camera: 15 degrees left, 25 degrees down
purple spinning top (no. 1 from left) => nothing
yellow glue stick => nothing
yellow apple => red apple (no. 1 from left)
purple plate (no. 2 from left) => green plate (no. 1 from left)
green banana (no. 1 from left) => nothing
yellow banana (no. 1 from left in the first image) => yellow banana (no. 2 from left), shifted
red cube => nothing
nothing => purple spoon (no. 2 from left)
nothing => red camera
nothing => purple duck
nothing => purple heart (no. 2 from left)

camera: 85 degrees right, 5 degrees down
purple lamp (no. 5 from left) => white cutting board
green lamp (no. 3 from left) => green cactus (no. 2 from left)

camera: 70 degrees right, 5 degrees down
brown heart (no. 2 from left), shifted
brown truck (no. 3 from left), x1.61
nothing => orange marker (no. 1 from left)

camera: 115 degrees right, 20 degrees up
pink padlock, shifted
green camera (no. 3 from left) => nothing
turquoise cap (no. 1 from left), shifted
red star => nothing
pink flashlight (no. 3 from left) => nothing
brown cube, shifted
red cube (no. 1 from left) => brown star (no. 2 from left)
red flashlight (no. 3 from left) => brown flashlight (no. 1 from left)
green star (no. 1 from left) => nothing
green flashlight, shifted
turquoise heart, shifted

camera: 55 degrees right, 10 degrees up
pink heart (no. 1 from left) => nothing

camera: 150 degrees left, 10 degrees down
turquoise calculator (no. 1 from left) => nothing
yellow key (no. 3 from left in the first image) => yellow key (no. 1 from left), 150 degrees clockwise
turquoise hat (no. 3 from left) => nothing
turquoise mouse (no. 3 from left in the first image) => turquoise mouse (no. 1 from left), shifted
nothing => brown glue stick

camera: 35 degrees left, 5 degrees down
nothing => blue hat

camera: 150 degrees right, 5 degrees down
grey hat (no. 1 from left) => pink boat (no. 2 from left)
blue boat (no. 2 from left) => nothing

____________________

Extract exactly and only the lines above from the line containing "green banana (no. 1 from left) => nothing" through the line containing "nothing => purple duck", both end lines included.

● Completed task:
green banana (no. 1 from left) => nothing
yellow banana (no. 1 from left in the first image) => yellow banana (no. 2 from left), shifted
red cube => nothing
nothing => purple spoon (no. 2 from left)
nothing => red camera
nothing => purple duck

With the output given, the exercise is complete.